Reproduce the following entries verbatim, each one complete.
****************************************
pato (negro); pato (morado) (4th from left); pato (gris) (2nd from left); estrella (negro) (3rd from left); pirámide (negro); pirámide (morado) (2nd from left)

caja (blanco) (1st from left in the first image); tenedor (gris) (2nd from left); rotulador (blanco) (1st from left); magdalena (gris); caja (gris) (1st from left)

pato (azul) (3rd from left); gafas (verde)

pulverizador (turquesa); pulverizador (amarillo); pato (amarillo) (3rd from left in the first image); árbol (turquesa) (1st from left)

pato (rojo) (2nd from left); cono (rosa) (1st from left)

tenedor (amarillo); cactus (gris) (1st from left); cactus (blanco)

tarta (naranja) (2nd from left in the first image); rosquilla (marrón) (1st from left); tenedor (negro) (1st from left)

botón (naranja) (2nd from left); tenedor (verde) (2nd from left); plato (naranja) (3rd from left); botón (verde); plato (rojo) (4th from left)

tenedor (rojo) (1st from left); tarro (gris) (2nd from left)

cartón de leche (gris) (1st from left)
****************************************
- _WRITTEN SOLUTION_
pato (negro); pato (morado) (4th from left); pato (gris) (2nd from left); estrella (negro) (3rd from left); pirámide (negro); pirámide (morado) (2nd from left)

caja (blanco) (1st from left in the first image); tenedor (gris) (2nd from left); rotulador (blanco) (1st from left); magdalena (gris); caja (gris) (1st from left)

pato (azul) (3rd from left); gafas (verde)

pulverizador (turquesa); pulverizador (amarillo); pato (amarillo) (3rd from left in the first image); árbol (turquesa) (1st from left)

pato (rojo) (2nd from left); cono (rosa) (1st from left)

tenedor (amarillo); cactus (gris) (1st from left); cactus (blanco)

tarta (naranja) (2nd from left in the first image); rosquilla (marrón) (1st from left); tenedor (negro) (1st from left)

botón (naranja) (2nd from left); tenedor (verde) (2nd from left); plato (naranja) (3rd from left); botón (verde); plato (rojo) (4th from left)

tenedor (rojo) (1st from left); tarro (gris) (2nd from left)

cartón de leche (gris) (1st from left)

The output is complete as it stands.